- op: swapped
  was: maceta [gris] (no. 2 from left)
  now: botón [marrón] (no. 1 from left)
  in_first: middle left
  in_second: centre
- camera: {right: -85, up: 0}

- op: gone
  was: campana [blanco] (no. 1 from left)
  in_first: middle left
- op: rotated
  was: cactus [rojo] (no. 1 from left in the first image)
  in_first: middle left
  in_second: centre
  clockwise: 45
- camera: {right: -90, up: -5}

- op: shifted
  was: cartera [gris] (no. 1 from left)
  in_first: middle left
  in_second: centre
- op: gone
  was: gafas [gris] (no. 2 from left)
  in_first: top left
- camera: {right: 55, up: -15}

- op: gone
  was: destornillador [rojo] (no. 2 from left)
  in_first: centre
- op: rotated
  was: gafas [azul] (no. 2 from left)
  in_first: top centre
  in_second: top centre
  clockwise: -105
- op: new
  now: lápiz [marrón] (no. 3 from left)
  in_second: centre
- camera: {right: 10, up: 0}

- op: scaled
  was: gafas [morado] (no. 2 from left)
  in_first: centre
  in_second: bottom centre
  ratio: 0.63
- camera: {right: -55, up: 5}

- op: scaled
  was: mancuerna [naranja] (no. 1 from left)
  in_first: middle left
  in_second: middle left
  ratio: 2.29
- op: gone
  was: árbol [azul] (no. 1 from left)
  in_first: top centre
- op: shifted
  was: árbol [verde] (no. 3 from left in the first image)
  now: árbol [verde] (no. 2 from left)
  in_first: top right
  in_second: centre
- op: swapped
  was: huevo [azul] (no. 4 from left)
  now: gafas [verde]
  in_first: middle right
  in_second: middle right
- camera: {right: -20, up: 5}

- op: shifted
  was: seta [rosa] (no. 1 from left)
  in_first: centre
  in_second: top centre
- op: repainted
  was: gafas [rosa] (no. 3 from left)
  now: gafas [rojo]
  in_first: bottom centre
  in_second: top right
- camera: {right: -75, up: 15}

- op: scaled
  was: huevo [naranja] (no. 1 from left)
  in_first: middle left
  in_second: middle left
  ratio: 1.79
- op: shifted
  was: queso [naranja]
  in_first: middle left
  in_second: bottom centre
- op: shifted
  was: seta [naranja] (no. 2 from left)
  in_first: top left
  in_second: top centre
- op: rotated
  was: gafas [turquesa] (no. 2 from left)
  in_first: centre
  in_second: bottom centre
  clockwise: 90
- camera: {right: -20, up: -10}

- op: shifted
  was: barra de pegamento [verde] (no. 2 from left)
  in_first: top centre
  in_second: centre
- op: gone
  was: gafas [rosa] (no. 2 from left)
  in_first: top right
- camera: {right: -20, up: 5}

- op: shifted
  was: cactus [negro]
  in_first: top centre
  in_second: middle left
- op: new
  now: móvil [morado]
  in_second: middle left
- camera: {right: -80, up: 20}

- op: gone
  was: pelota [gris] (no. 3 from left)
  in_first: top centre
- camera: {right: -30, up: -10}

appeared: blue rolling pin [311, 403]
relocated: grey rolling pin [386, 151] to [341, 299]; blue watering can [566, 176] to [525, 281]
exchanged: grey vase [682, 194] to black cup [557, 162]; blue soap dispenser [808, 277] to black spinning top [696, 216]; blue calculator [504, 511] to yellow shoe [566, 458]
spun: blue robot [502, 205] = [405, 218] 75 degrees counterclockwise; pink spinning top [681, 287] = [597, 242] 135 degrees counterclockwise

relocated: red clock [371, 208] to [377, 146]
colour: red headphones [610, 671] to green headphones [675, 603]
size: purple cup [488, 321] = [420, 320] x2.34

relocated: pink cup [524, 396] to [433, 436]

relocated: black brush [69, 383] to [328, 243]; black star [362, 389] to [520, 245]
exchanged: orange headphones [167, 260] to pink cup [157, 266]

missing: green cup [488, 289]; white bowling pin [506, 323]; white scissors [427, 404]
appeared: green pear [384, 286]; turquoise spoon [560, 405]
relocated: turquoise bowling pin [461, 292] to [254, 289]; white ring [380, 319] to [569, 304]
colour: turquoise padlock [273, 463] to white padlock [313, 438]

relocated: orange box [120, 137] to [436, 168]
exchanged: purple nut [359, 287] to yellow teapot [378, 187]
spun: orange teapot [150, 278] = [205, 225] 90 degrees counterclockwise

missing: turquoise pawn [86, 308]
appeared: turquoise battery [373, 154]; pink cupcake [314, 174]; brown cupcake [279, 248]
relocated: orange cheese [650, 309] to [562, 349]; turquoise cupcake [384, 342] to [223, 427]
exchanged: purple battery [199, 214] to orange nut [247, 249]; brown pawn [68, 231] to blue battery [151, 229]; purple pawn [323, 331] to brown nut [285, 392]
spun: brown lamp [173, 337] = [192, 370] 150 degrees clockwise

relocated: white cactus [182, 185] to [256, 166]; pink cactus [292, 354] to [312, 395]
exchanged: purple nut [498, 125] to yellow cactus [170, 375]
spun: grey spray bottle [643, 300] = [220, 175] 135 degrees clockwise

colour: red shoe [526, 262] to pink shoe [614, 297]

▸ Required work:
Search the data above for the string "rolling" and copy each line that has it.

▸ Your response:
appeared: blue rolling pin [311, 403]
relocated: grey rolling pin [386, 151] to [341, 299]; blue watering can [566, 176] to [525, 281]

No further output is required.